Required action:
Word for word, copy all the data and drop the pictures.

Dataset entries:
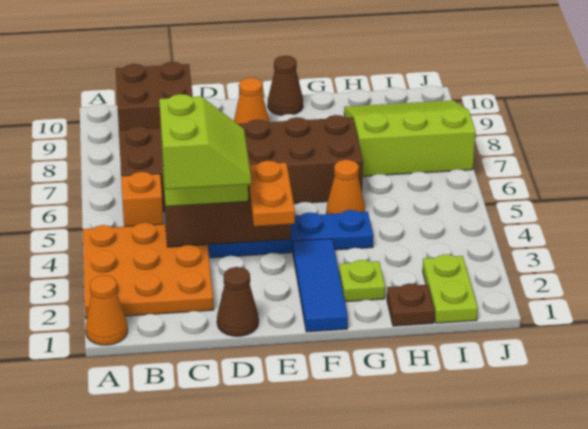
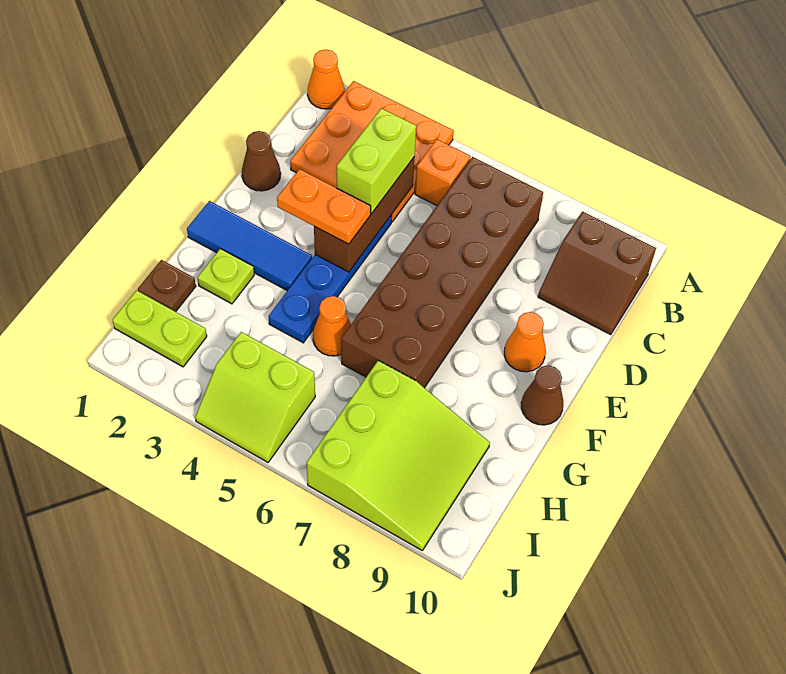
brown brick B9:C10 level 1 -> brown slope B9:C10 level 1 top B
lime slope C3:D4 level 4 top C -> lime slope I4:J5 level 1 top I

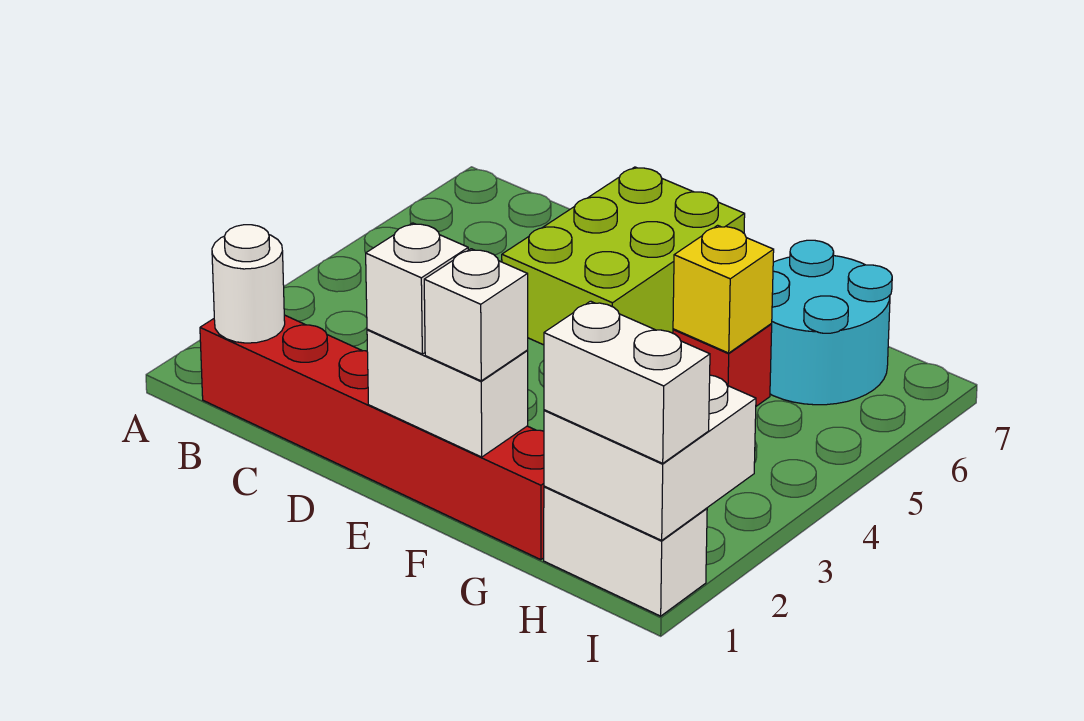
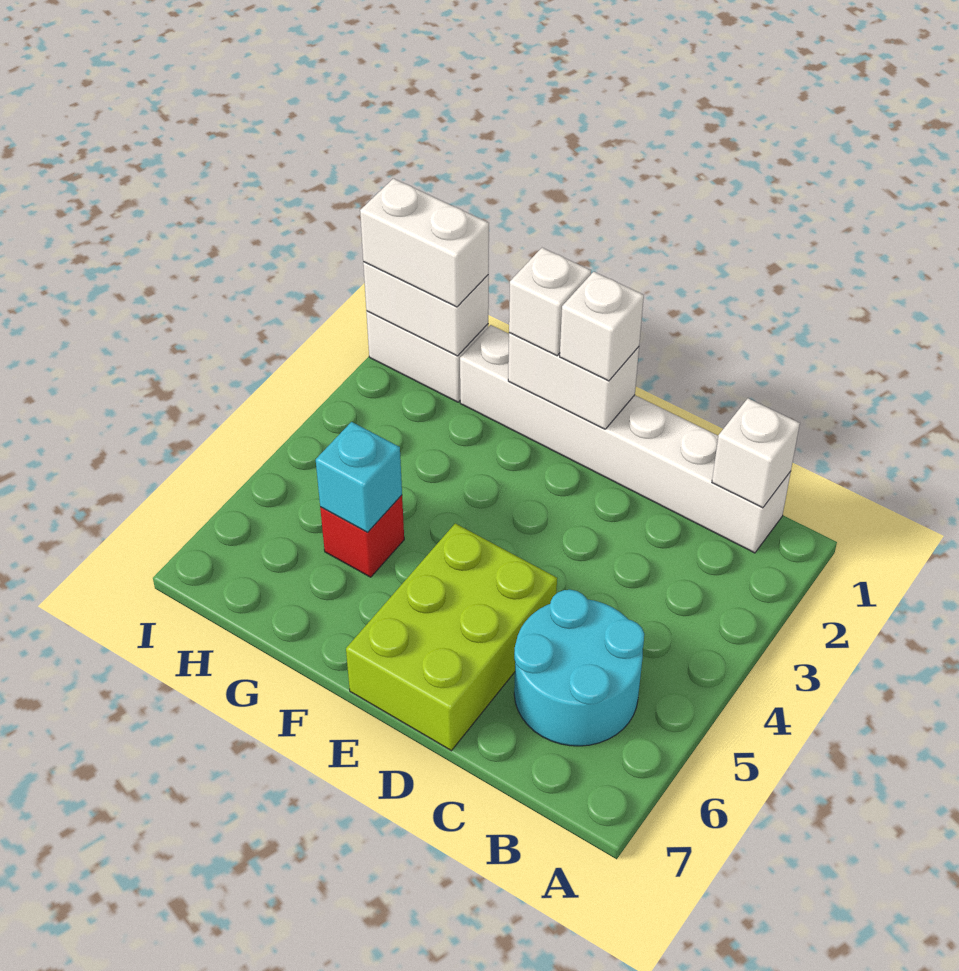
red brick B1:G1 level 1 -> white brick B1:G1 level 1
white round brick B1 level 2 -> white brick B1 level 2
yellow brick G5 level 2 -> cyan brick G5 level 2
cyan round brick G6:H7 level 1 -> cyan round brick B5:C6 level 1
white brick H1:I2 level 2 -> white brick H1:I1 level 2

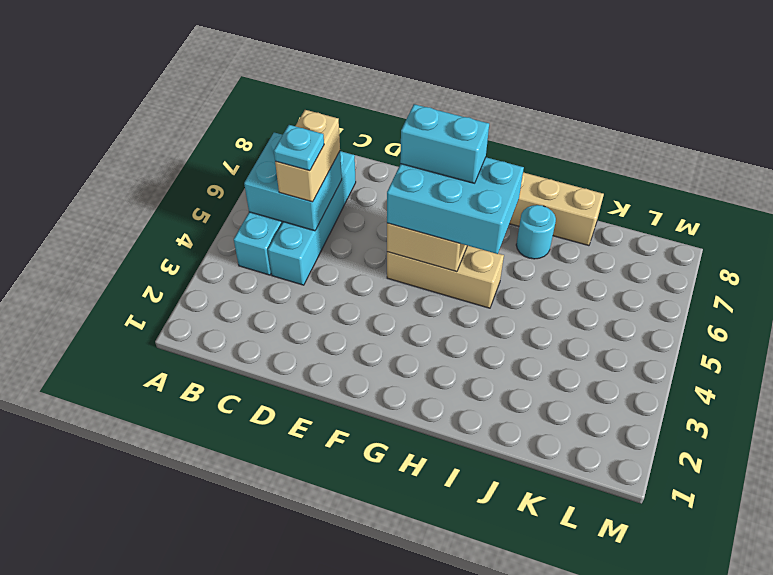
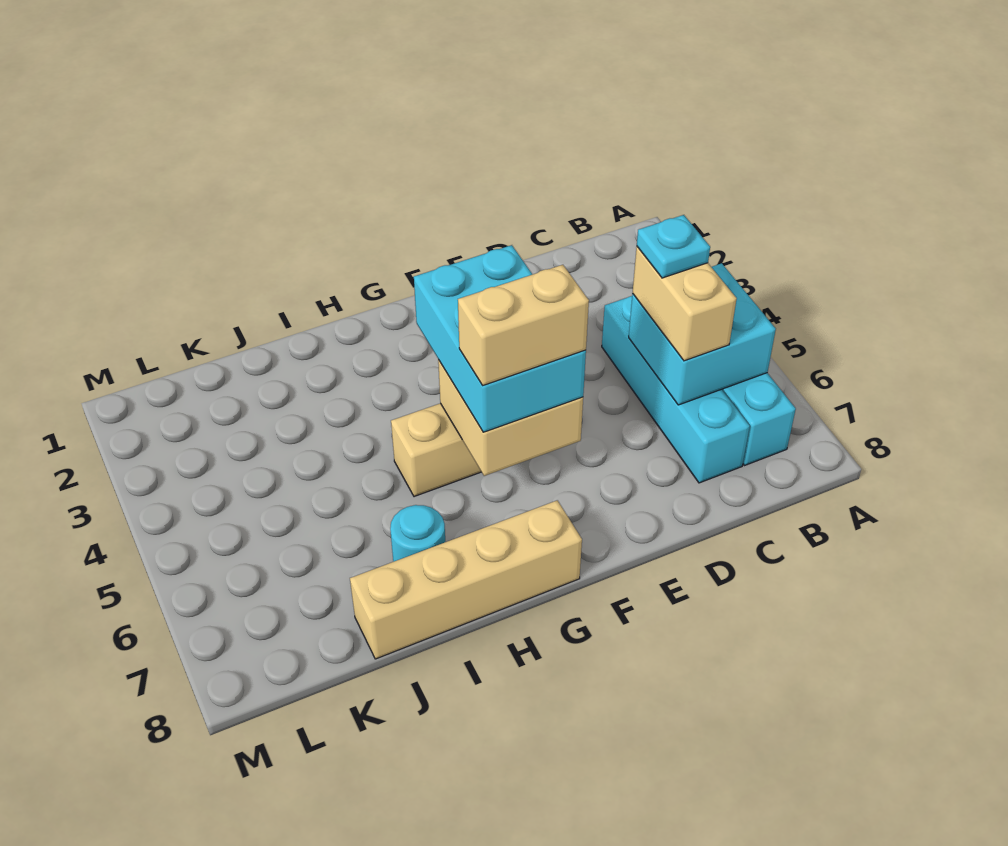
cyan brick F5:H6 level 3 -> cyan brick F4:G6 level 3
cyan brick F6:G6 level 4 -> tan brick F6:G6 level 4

Solution:
brown brick B9:C10 level 1 -> brown slope B9:C10 level 1 top B
lime slope C3:D4 level 4 top C -> lime slope I4:J5 level 1 top I

red brick B1:G1 level 1 -> white brick B1:G1 level 1
white round brick B1 level 2 -> white brick B1 level 2
yellow brick G5 level 2 -> cyan brick G5 level 2
cyan round brick G6:H7 level 1 -> cyan round brick B5:C6 level 1
white brick H1:I2 level 2 -> white brick H1:I1 level 2

cyan brick F5:H6 level 3 -> cyan brick F4:G6 level 3
cyan brick F6:G6 level 4 -> tan brick F6:G6 level 4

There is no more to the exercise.